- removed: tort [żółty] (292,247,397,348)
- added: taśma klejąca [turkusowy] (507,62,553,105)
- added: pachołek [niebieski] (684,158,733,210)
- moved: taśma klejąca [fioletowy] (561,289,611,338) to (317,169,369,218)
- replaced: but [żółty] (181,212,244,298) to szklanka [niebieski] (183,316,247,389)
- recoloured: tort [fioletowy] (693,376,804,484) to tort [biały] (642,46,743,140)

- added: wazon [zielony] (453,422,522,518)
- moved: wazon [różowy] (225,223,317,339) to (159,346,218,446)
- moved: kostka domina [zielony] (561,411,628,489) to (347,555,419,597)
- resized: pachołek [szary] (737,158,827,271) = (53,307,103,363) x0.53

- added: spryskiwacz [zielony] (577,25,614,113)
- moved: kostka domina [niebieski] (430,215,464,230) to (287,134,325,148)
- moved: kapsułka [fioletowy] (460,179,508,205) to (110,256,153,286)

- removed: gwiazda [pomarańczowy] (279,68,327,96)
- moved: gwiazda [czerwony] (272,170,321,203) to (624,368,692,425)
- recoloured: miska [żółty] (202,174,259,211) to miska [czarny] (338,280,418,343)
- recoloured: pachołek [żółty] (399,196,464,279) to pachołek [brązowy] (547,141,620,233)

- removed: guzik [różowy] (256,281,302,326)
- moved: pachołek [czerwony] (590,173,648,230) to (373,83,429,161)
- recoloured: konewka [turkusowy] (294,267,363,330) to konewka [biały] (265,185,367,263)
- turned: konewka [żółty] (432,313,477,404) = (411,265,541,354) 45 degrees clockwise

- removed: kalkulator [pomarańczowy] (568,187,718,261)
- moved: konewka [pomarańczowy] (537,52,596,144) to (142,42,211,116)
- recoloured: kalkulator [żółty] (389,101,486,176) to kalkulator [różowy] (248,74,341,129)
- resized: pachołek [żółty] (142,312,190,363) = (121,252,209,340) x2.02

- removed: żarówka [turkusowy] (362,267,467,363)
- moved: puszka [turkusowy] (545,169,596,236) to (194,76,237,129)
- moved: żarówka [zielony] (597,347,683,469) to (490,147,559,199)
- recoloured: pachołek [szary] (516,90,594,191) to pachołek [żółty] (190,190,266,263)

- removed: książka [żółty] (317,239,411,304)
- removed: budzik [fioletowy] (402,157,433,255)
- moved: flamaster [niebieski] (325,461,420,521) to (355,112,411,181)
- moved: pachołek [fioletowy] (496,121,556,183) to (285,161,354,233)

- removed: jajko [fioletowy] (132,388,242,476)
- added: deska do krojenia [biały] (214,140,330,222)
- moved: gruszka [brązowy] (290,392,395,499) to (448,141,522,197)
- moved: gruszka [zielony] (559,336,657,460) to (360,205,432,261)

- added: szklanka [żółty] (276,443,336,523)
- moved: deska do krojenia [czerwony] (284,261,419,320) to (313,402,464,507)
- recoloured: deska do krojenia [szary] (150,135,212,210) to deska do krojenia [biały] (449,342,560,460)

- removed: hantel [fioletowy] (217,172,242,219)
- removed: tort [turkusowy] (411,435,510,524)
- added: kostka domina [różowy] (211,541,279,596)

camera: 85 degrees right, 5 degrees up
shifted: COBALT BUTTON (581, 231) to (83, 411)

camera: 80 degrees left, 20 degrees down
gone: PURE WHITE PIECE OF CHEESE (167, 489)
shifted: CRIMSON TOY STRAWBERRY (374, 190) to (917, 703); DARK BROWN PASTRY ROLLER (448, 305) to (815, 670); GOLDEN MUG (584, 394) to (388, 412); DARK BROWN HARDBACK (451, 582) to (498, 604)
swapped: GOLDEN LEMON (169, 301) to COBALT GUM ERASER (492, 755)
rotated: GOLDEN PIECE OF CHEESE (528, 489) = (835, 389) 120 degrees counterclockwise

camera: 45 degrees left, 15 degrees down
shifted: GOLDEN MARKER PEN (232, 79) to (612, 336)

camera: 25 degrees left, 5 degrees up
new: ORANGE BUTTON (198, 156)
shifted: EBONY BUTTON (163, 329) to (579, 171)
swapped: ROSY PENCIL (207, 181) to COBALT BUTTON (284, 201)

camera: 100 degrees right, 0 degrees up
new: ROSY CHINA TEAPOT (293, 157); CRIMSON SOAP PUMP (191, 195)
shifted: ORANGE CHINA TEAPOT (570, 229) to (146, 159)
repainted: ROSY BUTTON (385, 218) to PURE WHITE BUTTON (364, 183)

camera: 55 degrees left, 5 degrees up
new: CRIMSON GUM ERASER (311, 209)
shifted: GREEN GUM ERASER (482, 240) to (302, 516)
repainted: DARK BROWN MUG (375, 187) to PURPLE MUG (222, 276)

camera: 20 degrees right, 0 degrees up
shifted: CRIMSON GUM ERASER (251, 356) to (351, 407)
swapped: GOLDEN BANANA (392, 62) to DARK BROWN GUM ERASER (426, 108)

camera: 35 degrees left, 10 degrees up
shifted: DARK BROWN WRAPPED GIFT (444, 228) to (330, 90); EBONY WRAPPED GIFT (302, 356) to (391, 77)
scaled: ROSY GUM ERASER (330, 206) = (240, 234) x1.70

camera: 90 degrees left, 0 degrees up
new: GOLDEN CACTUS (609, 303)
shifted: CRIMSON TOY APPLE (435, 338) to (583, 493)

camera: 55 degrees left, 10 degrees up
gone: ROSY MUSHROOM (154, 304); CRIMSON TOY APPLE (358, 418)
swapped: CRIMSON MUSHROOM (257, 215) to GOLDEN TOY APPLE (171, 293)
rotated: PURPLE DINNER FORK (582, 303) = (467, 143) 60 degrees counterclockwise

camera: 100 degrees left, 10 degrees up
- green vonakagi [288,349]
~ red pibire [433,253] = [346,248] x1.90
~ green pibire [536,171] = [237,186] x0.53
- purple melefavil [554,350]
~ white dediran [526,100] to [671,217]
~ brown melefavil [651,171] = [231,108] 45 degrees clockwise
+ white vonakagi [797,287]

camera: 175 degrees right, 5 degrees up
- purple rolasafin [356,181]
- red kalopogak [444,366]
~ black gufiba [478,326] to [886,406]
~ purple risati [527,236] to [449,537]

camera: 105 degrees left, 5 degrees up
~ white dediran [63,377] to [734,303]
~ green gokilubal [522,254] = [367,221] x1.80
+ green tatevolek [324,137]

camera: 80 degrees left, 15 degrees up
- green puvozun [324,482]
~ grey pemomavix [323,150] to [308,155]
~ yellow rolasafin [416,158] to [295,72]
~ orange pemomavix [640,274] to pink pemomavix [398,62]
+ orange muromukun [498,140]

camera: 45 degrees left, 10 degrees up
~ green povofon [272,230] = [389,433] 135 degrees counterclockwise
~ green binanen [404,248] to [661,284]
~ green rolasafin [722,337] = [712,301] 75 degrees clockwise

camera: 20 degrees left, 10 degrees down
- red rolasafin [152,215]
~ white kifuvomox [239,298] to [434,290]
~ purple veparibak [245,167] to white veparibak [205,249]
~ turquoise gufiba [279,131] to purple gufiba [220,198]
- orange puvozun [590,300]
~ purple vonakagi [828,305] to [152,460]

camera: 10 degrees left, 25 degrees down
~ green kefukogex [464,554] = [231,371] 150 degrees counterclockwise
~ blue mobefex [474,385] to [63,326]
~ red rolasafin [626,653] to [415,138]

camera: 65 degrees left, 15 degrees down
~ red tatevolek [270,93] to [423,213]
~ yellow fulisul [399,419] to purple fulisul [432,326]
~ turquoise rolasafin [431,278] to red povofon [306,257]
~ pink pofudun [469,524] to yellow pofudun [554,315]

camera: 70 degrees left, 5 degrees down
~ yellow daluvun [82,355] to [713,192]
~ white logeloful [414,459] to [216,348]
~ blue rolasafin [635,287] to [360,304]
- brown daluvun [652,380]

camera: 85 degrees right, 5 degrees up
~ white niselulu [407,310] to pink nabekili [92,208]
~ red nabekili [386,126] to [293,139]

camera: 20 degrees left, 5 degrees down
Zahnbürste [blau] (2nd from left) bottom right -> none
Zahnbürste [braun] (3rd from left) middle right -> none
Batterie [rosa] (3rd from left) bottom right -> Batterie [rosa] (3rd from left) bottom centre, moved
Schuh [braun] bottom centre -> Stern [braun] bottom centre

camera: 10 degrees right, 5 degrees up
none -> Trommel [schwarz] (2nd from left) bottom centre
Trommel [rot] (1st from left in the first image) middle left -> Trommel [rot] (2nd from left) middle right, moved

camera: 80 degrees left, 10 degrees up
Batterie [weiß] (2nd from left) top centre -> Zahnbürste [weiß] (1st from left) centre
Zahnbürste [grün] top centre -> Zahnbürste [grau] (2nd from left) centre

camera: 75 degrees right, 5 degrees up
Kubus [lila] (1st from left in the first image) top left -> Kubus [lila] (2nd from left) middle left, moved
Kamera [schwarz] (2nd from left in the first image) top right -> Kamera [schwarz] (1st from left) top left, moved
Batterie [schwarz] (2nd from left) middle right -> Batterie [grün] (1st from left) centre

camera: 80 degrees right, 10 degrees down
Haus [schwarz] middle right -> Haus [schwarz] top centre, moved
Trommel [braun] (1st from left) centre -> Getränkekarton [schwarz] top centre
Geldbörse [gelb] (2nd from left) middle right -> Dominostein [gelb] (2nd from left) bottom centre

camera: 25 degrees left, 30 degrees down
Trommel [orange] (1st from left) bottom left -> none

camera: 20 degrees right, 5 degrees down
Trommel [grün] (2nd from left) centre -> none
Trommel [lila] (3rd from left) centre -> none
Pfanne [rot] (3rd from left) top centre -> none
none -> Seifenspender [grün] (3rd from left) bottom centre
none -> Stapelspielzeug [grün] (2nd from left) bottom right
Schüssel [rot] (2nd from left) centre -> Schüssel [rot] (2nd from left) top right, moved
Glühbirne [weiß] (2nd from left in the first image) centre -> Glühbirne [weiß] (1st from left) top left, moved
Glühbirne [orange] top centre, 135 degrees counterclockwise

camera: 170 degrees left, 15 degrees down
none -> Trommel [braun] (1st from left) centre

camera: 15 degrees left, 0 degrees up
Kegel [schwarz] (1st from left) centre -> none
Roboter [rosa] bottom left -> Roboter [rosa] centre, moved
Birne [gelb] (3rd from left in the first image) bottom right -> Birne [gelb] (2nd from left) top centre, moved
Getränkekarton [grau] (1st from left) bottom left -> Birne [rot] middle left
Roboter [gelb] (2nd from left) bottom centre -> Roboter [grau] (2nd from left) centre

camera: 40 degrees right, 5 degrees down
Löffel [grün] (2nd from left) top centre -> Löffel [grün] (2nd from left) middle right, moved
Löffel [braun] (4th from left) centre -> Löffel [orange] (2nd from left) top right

__Aim of the exercise__
When you reach the line with "- green vonakagi [288,349]" in the records above, start writing out lines exactly, and stop once the line with "[231,108] 45 degrees clockwise" has been written; include nothing else.

__Reply to the task__
- green vonakagi [288,349]
~ red pibire [433,253] = [346,248] x1.90
~ green pibire [536,171] = [237,186] x0.53
- purple melefavil [554,350]
~ white dediran [526,100] to [671,217]
~ brown melefavil [651,171] = [231,108] 45 degrees clockwise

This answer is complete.